Read the lines below, and copy any that contain the string "brick".
──────── INFORMATION SHOWN ────────
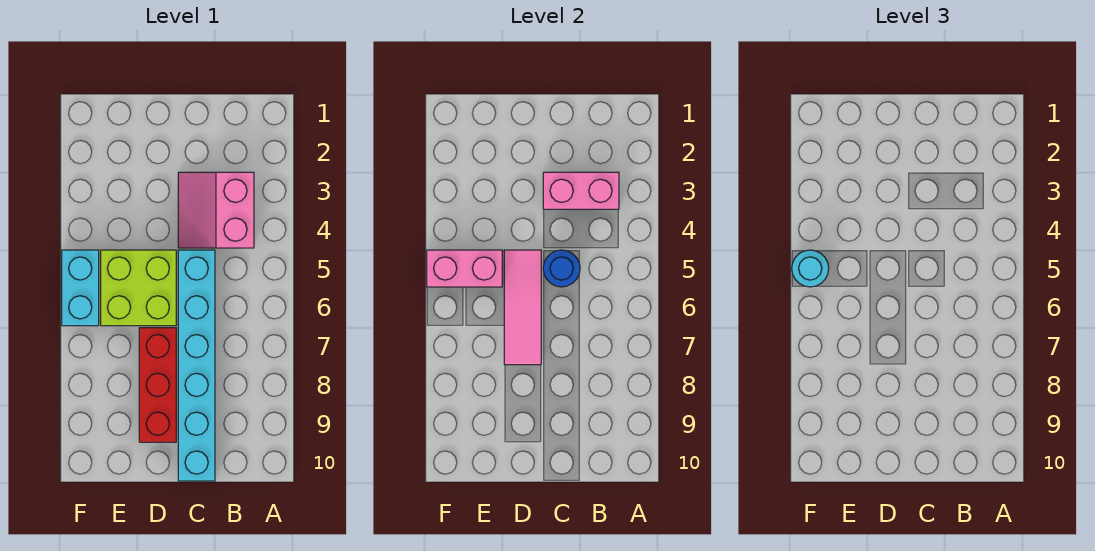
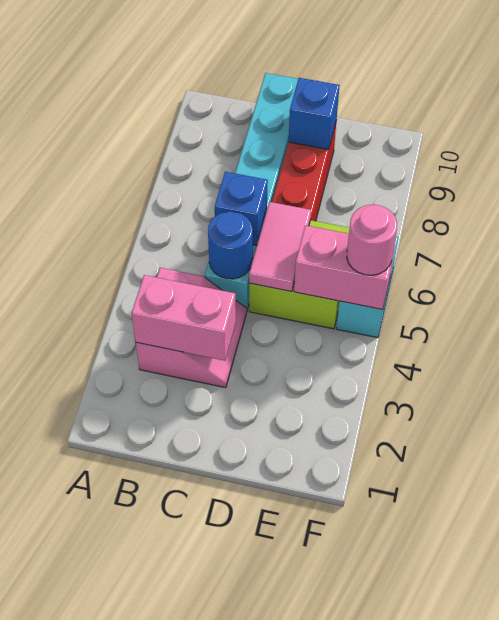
none -> blue brick C6 level 2
pink tile D5:D7 level 2 -> pink tile D5:D6 level 2
none -> blue brick D9 level 2
cyan round brick F5 level 3 -> pink round brick F5 level 3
────────
**SOLUTION TO THE EXERCISE**
none -> blue brick C6 level 2
none -> blue brick D9 level 2
cyan round brick F5 level 3 -> pink round brick F5 level 3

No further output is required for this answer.